■ **OBJECTIVE**:
Quote the rows below verbatim, from the first row through the line containing "gray cross: moved 115 px down".

____________

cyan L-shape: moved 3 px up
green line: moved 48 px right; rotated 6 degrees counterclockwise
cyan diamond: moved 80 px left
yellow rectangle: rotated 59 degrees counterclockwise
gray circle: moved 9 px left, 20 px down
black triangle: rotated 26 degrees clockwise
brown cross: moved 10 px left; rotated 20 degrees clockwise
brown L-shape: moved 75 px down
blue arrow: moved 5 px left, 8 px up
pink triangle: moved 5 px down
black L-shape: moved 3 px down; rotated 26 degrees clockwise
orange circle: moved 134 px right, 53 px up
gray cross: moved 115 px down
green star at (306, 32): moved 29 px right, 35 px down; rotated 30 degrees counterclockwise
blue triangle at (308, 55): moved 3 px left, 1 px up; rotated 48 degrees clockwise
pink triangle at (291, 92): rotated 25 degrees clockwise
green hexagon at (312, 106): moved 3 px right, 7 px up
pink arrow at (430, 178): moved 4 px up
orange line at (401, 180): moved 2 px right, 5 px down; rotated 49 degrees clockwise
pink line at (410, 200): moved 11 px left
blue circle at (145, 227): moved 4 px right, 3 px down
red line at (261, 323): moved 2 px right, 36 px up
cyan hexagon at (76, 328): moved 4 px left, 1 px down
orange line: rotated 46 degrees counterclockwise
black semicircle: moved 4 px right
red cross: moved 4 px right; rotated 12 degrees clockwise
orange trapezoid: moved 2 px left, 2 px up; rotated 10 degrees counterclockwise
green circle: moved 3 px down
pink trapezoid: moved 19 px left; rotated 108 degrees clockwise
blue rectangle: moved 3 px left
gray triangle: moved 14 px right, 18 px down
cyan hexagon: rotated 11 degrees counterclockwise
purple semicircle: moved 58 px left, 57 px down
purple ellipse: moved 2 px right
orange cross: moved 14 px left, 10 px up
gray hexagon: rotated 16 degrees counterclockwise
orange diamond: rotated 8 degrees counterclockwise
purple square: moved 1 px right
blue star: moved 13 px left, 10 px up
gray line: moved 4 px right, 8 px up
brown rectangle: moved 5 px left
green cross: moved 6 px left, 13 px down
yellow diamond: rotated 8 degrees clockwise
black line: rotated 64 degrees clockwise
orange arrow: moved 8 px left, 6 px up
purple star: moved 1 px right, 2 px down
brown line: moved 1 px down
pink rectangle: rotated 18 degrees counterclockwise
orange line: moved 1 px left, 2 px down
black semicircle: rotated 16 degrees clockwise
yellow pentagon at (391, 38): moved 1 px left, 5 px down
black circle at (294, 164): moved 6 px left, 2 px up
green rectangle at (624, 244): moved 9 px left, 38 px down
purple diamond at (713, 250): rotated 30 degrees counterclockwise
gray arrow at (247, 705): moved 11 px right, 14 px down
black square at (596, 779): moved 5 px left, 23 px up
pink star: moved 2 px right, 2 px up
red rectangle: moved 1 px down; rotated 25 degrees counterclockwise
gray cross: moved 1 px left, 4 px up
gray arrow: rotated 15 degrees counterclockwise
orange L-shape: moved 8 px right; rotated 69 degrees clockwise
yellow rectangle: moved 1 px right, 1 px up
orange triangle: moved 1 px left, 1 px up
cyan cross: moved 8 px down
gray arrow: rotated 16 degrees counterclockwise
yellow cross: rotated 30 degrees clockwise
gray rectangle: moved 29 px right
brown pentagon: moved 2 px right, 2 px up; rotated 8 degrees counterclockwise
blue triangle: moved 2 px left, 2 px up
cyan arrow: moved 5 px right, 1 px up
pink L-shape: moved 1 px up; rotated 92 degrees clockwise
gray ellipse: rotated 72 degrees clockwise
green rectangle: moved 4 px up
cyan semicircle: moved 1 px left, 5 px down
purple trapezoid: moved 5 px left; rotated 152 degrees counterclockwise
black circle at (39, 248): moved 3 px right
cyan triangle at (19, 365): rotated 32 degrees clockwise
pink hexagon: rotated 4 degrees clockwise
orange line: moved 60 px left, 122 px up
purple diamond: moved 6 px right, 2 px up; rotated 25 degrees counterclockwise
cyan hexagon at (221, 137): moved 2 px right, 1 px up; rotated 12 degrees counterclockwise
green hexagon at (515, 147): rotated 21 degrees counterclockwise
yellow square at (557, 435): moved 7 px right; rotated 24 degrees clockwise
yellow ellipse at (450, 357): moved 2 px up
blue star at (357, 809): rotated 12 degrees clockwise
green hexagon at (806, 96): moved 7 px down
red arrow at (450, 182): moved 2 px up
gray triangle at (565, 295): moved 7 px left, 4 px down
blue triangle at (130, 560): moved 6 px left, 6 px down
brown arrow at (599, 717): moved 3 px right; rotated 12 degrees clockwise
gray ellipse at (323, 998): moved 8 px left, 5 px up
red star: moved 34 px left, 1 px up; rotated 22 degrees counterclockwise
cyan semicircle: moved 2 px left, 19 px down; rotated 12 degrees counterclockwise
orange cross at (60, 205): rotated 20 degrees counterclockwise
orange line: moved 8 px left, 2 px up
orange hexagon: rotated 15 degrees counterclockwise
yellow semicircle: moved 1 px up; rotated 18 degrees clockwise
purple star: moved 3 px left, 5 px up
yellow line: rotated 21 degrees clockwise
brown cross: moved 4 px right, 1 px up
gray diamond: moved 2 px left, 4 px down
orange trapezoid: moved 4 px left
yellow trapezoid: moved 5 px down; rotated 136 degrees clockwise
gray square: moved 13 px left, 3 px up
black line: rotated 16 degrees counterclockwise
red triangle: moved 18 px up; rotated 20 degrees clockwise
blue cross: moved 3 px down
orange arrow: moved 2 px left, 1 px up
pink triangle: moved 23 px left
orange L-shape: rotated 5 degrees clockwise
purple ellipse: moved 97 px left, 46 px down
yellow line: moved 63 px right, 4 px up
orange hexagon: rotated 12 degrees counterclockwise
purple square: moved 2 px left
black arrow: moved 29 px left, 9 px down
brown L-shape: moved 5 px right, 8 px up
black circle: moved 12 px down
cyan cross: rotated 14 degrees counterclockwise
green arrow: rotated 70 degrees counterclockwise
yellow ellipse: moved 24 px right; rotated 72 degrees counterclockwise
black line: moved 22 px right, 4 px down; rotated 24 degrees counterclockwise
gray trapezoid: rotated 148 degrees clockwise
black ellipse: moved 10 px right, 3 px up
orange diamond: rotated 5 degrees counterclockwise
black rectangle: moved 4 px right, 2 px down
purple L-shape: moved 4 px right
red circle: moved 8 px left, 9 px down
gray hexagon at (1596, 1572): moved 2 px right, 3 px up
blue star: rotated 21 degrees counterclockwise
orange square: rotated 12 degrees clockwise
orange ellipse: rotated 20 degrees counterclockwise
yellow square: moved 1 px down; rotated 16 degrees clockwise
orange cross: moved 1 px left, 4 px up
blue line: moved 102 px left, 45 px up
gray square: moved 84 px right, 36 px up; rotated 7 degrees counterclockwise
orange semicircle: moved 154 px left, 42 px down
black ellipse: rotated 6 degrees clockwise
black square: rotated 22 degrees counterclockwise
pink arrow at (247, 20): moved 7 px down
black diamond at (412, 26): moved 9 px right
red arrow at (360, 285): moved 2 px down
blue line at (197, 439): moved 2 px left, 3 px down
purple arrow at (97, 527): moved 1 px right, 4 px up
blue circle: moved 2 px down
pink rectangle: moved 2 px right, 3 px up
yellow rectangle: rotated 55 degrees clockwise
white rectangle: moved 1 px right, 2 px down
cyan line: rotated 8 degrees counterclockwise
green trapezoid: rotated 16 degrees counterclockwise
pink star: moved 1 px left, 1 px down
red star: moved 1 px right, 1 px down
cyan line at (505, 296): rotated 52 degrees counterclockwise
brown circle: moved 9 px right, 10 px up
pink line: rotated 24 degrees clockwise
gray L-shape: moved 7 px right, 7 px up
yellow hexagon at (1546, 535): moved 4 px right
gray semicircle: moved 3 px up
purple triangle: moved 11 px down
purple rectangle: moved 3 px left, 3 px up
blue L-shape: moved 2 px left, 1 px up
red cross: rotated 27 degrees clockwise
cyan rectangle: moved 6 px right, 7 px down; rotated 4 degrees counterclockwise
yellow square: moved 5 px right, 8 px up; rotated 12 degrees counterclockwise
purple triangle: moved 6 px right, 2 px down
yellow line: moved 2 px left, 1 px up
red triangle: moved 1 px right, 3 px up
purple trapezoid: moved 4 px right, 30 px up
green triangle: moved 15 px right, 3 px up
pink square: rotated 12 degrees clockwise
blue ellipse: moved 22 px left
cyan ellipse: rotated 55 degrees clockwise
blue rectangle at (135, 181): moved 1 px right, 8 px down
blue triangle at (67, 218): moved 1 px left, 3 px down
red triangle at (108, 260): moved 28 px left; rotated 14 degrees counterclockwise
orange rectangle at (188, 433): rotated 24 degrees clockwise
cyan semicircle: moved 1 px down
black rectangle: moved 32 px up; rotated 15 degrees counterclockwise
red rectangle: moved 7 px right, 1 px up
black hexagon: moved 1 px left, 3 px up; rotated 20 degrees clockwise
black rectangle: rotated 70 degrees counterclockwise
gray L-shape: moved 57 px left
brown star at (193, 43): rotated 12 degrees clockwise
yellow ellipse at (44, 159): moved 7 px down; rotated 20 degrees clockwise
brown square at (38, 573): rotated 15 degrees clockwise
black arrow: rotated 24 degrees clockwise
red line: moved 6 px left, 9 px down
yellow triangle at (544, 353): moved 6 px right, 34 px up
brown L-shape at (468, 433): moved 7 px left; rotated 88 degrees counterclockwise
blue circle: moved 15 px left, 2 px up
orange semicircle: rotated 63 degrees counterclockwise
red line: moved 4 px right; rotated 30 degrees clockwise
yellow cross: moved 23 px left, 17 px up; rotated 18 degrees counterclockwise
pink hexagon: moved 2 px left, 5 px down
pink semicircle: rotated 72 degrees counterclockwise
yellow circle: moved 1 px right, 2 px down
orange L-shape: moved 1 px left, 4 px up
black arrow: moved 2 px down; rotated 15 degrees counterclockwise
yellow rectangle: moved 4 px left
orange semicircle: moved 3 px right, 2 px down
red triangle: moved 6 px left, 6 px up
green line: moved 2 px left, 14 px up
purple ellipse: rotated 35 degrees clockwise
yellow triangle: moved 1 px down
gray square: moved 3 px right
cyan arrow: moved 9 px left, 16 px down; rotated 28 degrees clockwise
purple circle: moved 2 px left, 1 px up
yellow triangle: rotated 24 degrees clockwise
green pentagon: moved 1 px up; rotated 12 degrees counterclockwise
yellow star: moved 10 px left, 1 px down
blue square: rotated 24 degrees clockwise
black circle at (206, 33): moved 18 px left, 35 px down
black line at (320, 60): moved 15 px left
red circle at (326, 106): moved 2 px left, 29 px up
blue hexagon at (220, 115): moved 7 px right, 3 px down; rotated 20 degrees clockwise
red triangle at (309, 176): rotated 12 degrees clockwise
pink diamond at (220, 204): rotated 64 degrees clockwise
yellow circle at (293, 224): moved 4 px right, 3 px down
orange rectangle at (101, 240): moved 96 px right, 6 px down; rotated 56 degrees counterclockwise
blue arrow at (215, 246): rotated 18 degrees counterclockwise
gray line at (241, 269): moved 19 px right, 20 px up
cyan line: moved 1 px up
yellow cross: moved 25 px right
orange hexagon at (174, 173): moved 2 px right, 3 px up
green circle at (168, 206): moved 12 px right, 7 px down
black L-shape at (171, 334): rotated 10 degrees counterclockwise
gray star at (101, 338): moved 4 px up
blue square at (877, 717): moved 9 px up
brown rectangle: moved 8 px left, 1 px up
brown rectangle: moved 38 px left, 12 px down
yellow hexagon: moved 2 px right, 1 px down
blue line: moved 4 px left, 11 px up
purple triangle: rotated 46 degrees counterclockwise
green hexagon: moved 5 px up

____________

■ **ANSWER TO THE TASK**:
cyan L-shape: moved 3 px up
green line: moved 48 px right; rotated 6 degrees counterclockwise
cyan diamond: moved 80 px left
yellow rectangle: rotated 59 degrees counterclockwise
gray circle: moved 9 px left, 20 px down
black triangle: rotated 26 degrees clockwise
brown cross: moved 10 px left; rotated 20 degrees clockwise
brown L-shape: moved 75 px down
blue arrow: moved 5 px left, 8 px up
pink triangle: moved 5 px down
black L-shape: moved 3 px down; rotated 26 degrees clockwise
orange circle: moved 134 px right, 53 px up
gray cross: moved 115 px down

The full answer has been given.